▶ _Your assignment_: Transcribe every record below word for word.

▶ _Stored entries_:
- - - - - - -

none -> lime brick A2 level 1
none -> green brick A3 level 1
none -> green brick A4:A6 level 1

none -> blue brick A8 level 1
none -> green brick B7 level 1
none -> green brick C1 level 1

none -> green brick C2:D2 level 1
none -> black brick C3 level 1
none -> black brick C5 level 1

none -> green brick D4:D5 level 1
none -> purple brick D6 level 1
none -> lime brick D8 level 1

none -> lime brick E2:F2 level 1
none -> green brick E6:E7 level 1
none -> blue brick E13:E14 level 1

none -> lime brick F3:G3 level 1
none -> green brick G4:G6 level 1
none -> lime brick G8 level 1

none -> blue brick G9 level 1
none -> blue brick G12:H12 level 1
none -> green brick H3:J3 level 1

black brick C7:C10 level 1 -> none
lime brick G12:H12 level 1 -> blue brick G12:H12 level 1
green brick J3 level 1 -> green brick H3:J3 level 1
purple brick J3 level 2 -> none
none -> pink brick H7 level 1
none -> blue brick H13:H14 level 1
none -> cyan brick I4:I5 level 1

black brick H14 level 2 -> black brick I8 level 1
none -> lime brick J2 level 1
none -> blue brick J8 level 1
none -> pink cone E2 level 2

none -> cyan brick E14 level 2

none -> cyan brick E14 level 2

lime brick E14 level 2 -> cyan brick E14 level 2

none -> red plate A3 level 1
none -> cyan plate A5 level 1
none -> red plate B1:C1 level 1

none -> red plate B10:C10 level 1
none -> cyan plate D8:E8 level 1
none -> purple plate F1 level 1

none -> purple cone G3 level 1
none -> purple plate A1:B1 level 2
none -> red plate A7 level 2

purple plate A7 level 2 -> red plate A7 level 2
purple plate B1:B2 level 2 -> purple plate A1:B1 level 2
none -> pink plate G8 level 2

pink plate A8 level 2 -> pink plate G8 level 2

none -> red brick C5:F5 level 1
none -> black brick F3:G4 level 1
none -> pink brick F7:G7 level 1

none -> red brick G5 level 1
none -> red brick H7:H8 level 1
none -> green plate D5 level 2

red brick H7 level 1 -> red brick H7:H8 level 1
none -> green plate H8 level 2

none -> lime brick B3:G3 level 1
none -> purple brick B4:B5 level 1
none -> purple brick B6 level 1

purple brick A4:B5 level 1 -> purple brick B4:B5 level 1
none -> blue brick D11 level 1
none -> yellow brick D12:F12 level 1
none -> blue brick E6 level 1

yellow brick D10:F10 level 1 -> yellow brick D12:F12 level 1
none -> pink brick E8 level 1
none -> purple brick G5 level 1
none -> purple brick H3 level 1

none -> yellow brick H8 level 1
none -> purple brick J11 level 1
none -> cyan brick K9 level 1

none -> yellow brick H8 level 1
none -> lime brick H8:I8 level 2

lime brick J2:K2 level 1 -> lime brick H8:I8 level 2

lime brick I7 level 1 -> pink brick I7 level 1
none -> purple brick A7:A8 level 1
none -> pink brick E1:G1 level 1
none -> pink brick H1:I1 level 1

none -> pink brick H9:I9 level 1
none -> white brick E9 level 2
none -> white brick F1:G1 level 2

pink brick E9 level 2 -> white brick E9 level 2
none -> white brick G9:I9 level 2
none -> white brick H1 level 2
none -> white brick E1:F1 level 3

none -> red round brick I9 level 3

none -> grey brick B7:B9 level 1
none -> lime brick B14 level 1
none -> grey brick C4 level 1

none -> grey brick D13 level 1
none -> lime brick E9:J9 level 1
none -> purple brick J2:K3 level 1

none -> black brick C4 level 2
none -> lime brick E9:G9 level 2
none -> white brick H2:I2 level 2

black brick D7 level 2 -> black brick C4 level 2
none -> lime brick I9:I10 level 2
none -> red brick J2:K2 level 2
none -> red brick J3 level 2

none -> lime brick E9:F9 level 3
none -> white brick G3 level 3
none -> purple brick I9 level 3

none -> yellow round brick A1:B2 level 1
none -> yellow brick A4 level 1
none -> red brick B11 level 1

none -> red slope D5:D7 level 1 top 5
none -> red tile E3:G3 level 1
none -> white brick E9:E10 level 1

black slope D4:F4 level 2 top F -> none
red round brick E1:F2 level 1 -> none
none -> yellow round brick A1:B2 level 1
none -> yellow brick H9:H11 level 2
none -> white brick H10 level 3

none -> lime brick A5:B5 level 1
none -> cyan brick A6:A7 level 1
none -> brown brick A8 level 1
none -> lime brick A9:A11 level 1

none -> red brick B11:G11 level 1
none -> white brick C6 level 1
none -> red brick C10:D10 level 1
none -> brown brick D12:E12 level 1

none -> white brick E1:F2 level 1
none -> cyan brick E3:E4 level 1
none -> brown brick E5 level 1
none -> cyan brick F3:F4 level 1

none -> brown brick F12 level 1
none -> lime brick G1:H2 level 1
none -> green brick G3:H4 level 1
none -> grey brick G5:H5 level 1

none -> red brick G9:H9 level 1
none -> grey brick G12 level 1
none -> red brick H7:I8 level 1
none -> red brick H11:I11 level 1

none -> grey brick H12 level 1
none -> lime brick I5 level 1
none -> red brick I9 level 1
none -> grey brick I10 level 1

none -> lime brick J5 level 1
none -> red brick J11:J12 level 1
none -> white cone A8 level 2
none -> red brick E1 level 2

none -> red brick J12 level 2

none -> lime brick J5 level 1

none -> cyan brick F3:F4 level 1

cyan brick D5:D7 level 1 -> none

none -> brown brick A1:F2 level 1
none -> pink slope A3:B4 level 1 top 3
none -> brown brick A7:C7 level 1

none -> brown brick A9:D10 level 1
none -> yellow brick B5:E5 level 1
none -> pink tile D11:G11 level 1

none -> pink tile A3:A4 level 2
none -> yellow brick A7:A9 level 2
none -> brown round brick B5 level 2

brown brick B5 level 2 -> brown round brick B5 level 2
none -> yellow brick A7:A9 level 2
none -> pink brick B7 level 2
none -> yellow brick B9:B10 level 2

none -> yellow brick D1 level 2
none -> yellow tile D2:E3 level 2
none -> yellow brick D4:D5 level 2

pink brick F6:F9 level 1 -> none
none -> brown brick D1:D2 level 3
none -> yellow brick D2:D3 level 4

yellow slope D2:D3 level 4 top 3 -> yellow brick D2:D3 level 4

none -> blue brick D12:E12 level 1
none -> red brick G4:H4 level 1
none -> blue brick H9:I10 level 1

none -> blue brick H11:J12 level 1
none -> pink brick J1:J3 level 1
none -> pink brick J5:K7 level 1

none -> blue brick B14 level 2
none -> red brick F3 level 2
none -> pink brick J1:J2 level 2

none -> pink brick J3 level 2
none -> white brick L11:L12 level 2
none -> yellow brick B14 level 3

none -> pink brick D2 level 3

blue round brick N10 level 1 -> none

- - - - - - -

▶ _Response to the task_:
none -> lime brick A2 level 1
none -> green brick A3 level 1
none -> green brick A4:A6 level 1

none -> blue brick A8 level 1
none -> green brick B7 level 1
none -> green brick C1 level 1

none -> green brick C2:D2 level 1
none -> black brick C3 level 1
none -> black brick C5 level 1

none -> green brick D4:D5 level 1
none -> purple brick D6 level 1
none -> lime brick D8 level 1

none -> lime brick E2:F2 level 1
none -> green brick E6:E7 level 1
none -> blue brick E13:E14 level 1

none -> lime brick F3:G3 level 1
none -> green brick G4:G6 level 1
none -> lime brick G8 level 1

none -> blue brick G9 level 1
none -> blue brick G12:H12 level 1
none -> green brick H3:J3 level 1

black brick C7:C10 level 1 -> none
lime brick G12:H12 level 1 -> blue brick G12:H12 level 1
green brick J3 level 1 -> green brick H3:J3 level 1
purple brick J3 level 2 -> none
none -> pink brick H7 level 1
none -> blue brick H13:H14 level 1
none -> cyan brick I4:I5 level 1

black brick H14 level 2 -> black brick I8 level 1
none -> lime brick J2 level 1
none -> blue brick J8 level 1
none -> pink cone E2 level 2

none -> cyan brick E14 level 2

none -> cyan brick E14 level 2

lime brick E14 level 2 -> cyan brick E14 level 2

none -> red plate A3 level 1
none -> cyan plate A5 level 1
none -> red plate B1:C1 level 1

none -> red plate B10:C10 level 1
none -> cyan plate D8:E8 level 1
none -> purple plate F1 level 1

none -> purple cone G3 level 1
none -> purple plate A1:B1 level 2
none -> red plate A7 level 2

purple plate A7 level 2 -> red plate A7 level 2
purple plate B1:B2 level 2 -> purple plate A1:B1 level 2
none -> pink plate G8 level 2

pink plate A8 level 2 -> pink plate G8 level 2

none -> red brick C5:F5 level 1
none -> black brick F3:G4 level 1
none -> pink brick F7:G7 level 1

none -> red brick G5 level 1
none -> red brick H7:H8 level 1
none -> green plate D5 level 2

red brick H7 level 1 -> red brick H7:H8 level 1
none -> green plate H8 level 2

none -> lime brick B3:G3 level 1
none -> purple brick B4:B5 level 1
none -> purple brick B6 level 1

purple brick A4:B5 level 1 -> purple brick B4:B5 level 1
none -> blue brick D11 level 1
none -> yellow brick D12:F12 level 1
none -> blue brick E6 level 1

yellow brick D10:F10 level 1 -> yellow brick D12:F12 level 1
none -> pink brick E8 level 1
none -> purple brick G5 level 1
none -> purple brick H3 level 1

none -> yellow brick H8 level 1
none -> purple brick J11 level 1
none -> cyan brick K9 level 1

none -> yellow brick H8 level 1
none -> lime brick H8:I8 level 2

lime brick J2:K2 level 1 -> lime brick H8:I8 level 2

lime brick I7 level 1 -> pink brick I7 level 1
none -> purple brick A7:A8 level 1
none -> pink brick E1:G1 level 1
none -> pink brick H1:I1 level 1

none -> pink brick H9:I9 level 1
none -> white brick E9 level 2
none -> white brick F1:G1 level 2

pink brick E9 level 2 -> white brick E9 level 2
none -> white brick G9:I9 level 2
none -> white brick H1 level 2
none -> white brick E1:F1 level 3

none -> red round brick I9 level 3

none -> grey brick B7:B9 level 1
none -> lime brick B14 level 1
none -> grey brick C4 level 1

none -> grey brick D13 level 1
none -> lime brick E9:J9 level 1
none -> purple brick J2:K3 level 1

none -> black brick C4 level 2
none -> lime brick E9:G9 level 2
none -> white brick H2:I2 level 2

black brick D7 level 2 -> black brick C4 level 2
none -> lime brick I9:I10 level 2
none -> red brick J2:K2 level 2
none -> red brick J3 level 2

none -> lime brick E9:F9 level 3
none -> white brick G3 level 3
none -> purple brick I9 level 3

none -> yellow round brick A1:B2 level 1
none -> yellow brick A4 level 1
none -> red brick B11 level 1

none -> red slope D5:D7 level 1 top 5
none -> red tile E3:G3 level 1
none -> white brick E9:E10 level 1

black slope D4:F4 level 2 top F -> none
red round brick E1:F2 level 1 -> none
none -> yellow round brick A1:B2 level 1
none -> yellow brick H9:H11 level 2
none -> white brick H10 level 3

none -> lime brick A5:B5 level 1
none -> cyan brick A6:A7 level 1
none -> brown brick A8 level 1
none -> lime brick A9:A11 level 1

none -> red brick B11:G11 level 1
none -> white brick C6 level 1
none -> red brick C10:D10 level 1
none -> brown brick D12:E12 level 1

none -> white brick E1:F2 level 1
none -> cyan brick E3:E4 level 1
none -> brown brick E5 level 1
none -> cyan brick F3:F4 level 1

none -> brown brick F12 level 1
none -> lime brick G1:H2 level 1
none -> green brick G3:H4 level 1
none -> grey brick G5:H5 level 1

none -> red brick G9:H9 level 1
none -> grey brick G12 level 1
none -> red brick H7:I8 level 1
none -> red brick H11:I11 level 1

none -> grey brick H12 level 1
none -> lime brick I5 level 1
none -> red brick I9 level 1
none -> grey brick I10 level 1

none -> lime brick J5 level 1
none -> red brick J11:J12 level 1
none -> white cone A8 level 2
none -> red brick E1 level 2

none -> red brick J12 level 2

none -> lime brick J5 level 1

none -> cyan brick F3:F4 level 1

cyan brick D5:D7 level 1 -> none

none -> brown brick A1:F2 level 1
none -> pink slope A3:B4 level 1 top 3
none -> brown brick A7:C7 level 1

none -> brown brick A9:D10 level 1
none -> yellow brick B5:E5 level 1
none -> pink tile D11:G11 level 1

none -> pink tile A3:A4 level 2
none -> yellow brick A7:A9 level 2
none -> brown round brick B5 level 2

brown brick B5 level 2 -> brown round brick B5 level 2
none -> yellow brick A7:A9 level 2
none -> pink brick B7 level 2
none -> yellow brick B9:B10 level 2

none -> yellow brick D1 level 2
none -> yellow tile D2:E3 level 2
none -> yellow brick D4:D5 level 2

pink brick F6:F9 level 1 -> none
none -> brown brick D1:D2 level 3
none -> yellow brick D2:D3 level 4

yellow slope D2:D3 level 4 top 3 -> yellow brick D2:D3 level 4

none -> blue brick D12:E12 level 1
none -> red brick G4:H4 level 1
none -> blue brick H9:I10 level 1

none -> blue brick H11:J12 level 1
none -> pink brick J1:J3 level 1
none -> pink brick J5:K7 level 1

none -> blue brick B14 level 2
none -> red brick F3 level 2
none -> pink brick J1:J2 level 2

none -> pink brick J3 level 2
none -> white brick L11:L12 level 2
none -> yellow brick B14 level 3

none -> pink brick D2 level 3

blue round brick N10 level 1 -> none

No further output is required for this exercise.